### PROBLEM STATEMENT
Only certain lines below are wanted: those starting at the line containing "black house: 2 -> 5" and ending at the line containing "yellow plane: 4 -> 5", both included, each retyped exactly.

### RECORDS SHOWN
::::::

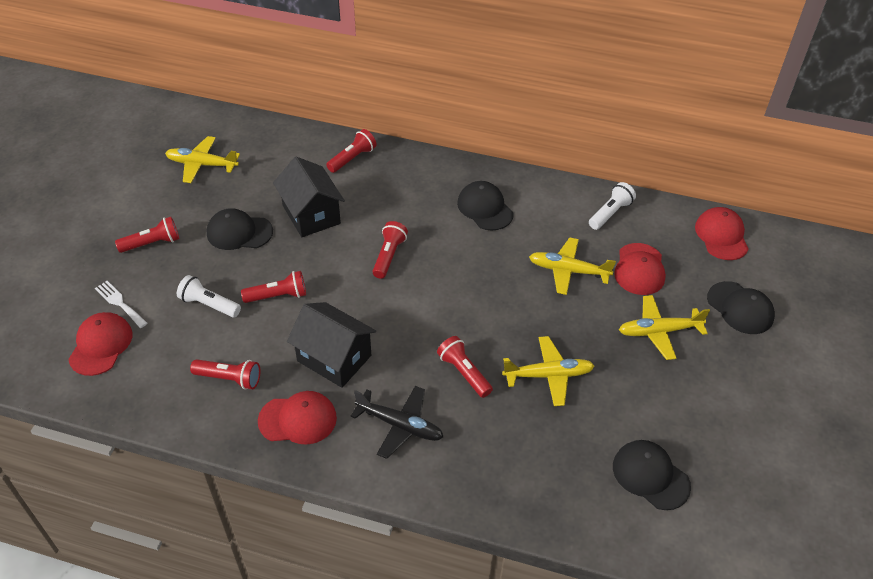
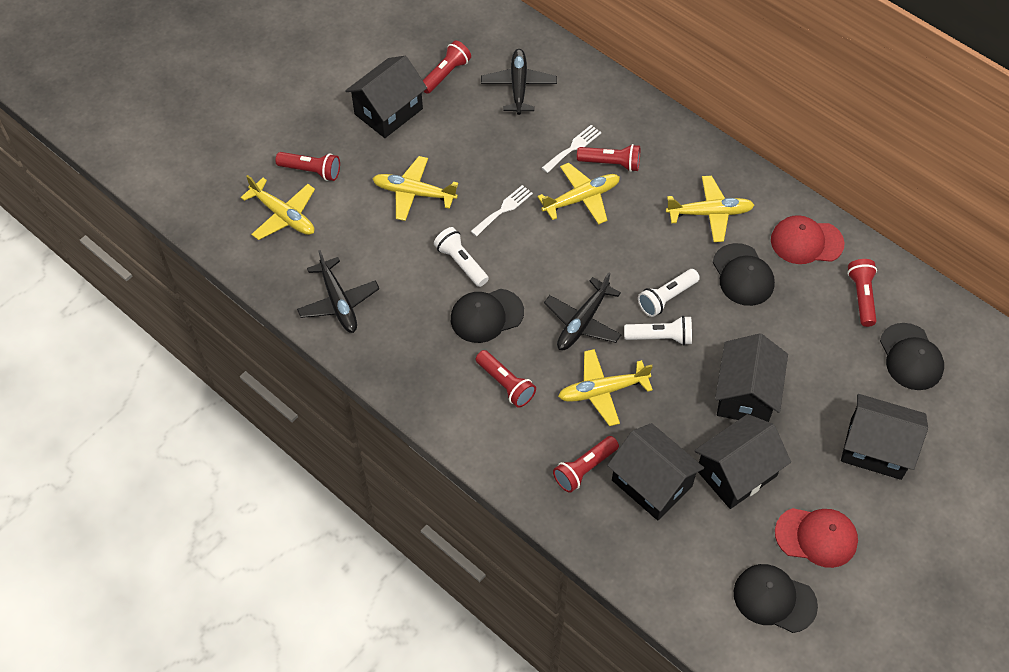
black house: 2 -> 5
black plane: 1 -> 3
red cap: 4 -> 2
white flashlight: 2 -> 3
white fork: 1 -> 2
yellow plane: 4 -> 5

::::::

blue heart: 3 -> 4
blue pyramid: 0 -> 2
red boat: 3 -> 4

::::::

### RESPONSE BOX
black house: 2 -> 5
black plane: 1 -> 3
red cap: 4 -> 2
white flashlight: 2 -> 3
white fork: 1 -> 2
yellow plane: 4 -> 5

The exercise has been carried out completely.